>> Begin

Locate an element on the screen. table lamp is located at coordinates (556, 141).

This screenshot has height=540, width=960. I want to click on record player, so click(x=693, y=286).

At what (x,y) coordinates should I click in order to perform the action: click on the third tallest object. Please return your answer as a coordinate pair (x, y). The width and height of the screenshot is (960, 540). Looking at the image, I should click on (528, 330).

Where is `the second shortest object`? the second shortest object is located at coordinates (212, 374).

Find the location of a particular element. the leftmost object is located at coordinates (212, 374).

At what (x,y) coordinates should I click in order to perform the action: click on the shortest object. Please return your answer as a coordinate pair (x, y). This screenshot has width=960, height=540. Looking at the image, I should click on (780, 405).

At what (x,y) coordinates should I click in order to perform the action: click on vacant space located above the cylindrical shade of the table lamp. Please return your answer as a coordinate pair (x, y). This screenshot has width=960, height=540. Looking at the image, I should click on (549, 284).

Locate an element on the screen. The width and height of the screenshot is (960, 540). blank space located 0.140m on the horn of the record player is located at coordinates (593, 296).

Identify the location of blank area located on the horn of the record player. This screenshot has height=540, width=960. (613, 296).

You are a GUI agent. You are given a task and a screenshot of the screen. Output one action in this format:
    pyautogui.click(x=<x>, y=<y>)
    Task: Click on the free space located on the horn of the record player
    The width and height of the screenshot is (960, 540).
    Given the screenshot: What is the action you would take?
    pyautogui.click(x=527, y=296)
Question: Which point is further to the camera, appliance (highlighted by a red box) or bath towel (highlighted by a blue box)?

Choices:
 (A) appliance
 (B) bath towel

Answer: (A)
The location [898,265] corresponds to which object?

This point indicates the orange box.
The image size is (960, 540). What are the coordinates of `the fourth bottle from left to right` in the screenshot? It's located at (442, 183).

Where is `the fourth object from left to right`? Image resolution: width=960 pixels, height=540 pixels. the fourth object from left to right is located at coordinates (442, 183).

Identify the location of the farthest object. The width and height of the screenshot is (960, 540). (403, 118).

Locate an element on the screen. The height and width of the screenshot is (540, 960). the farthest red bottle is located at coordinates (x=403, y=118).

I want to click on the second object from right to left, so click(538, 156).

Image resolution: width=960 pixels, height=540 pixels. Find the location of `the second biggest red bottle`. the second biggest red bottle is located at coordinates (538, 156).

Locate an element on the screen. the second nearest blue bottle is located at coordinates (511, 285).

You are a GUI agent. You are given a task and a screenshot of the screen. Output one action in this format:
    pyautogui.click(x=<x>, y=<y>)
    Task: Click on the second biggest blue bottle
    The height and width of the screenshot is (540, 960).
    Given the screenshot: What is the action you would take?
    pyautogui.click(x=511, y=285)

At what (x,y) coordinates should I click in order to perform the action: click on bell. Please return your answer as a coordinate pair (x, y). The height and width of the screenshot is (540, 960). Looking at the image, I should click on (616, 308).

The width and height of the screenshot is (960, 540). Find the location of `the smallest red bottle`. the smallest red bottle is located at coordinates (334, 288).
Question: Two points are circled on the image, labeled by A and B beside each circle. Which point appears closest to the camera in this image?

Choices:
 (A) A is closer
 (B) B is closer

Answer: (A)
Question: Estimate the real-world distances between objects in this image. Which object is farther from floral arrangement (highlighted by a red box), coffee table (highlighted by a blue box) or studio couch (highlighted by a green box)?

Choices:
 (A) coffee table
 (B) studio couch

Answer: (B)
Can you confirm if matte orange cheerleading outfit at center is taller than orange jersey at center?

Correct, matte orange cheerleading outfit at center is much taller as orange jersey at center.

>> End

*What you need to do*.
Print every entry above again, word for word, keeping the original order and line breaks.

*Exercise output*.
Locate an element on the screen. table lamp is located at coordinates (556, 141).

This screenshot has height=540, width=960. I want to click on record player, so click(x=693, y=286).

At what (x,y) coordinates should I click in order to perform the action: click on the third tallest object. Please return your answer as a coordinate pair (x, y). The width and height of the screenshot is (960, 540). Looking at the image, I should click on (528, 330).

Where is `the second shortest object`? the second shortest object is located at coordinates (212, 374).

Find the location of a particular element. the leftmost object is located at coordinates (212, 374).

At what (x,y) coordinates should I click in order to perform the action: click on the shortest object. Please return your answer as a coordinate pair (x, y). This screenshot has width=960, height=540. Looking at the image, I should click on (780, 405).

At what (x,y) coordinates should I click in order to perform the action: click on vacant space located above the cylindrical shade of the table lamp. Please return your answer as a coordinate pair (x, y). This screenshot has width=960, height=540. Looking at the image, I should click on (549, 284).

Locate an element on the screen. The width and height of the screenshot is (960, 540). blank space located 0.140m on the horn of the record player is located at coordinates (593, 296).

Identify the location of blank area located on the horn of the record player. This screenshot has height=540, width=960. (613, 296).

You are a GUI agent. You are given a task and a screenshot of the screen. Output one action in this format:
    pyautogui.click(x=<x>, y=<y>)
    Task: Click on the free space located on the horn of the record player
    The width and height of the screenshot is (960, 540).
    Given the screenshot: What is the action you would take?
    pyautogui.click(x=527, y=296)
Question: Which point is further to the camera, appliance (highlighted by a red box) or bath towel (highlighted by a blue box)?

Choices:
 (A) appliance
 (B) bath towel

Answer: (A)
The location [898,265] corresponds to which object?

This point indicates the orange box.
The image size is (960, 540). What are the coordinates of `the fourth bottle from left to right` in the screenshot? It's located at (442, 183).

Where is `the fourth object from left to right`? Image resolution: width=960 pixels, height=540 pixels. the fourth object from left to right is located at coordinates (442, 183).

Identify the location of the farthest object. The width and height of the screenshot is (960, 540). (403, 118).

Locate an element on the screen. The height and width of the screenshot is (540, 960). the farthest red bottle is located at coordinates (x=403, y=118).

I want to click on the second object from right to left, so click(538, 156).

Image resolution: width=960 pixels, height=540 pixels. Find the location of `the second biggest red bottle`. the second biggest red bottle is located at coordinates (538, 156).

Locate an element on the screen. the second nearest blue bottle is located at coordinates (511, 285).

You are a GUI agent. You are given a task and a screenshot of the screen. Output one action in this format:
    pyautogui.click(x=<x>, y=<y>)
    Task: Click on the second biggest blue bottle
    The height and width of the screenshot is (540, 960).
    Given the screenshot: What is the action you would take?
    pyautogui.click(x=511, y=285)

At what (x,y) coordinates should I click in order to perform the action: click on bell. Please return your answer as a coordinate pair (x, y). The height and width of the screenshot is (540, 960). Looking at the image, I should click on (616, 308).

The width and height of the screenshot is (960, 540). Find the location of `the smallest red bottle`. the smallest red bottle is located at coordinates (334, 288).
Question: Two points are circled on the image, labeled by A and B beside each circle. Which point appears closest to the camera in this image?

Choices:
 (A) A is closer
 (B) B is closer

Answer: (A)
Question: Estimate the real-world distances between objects in this image. Which object is farther from floral arrangement (highlighted by a red box), coffee table (highlighted by a blue box) or studio couch (highlighted by a green box)?

Choices:
 (A) coffee table
 (B) studio couch

Answer: (B)
Can you confirm if matte orange cheerleading outfit at center is taller than orange jersey at center?

Correct, matte orange cheerleading outfit at center is much taller as orange jersey at center.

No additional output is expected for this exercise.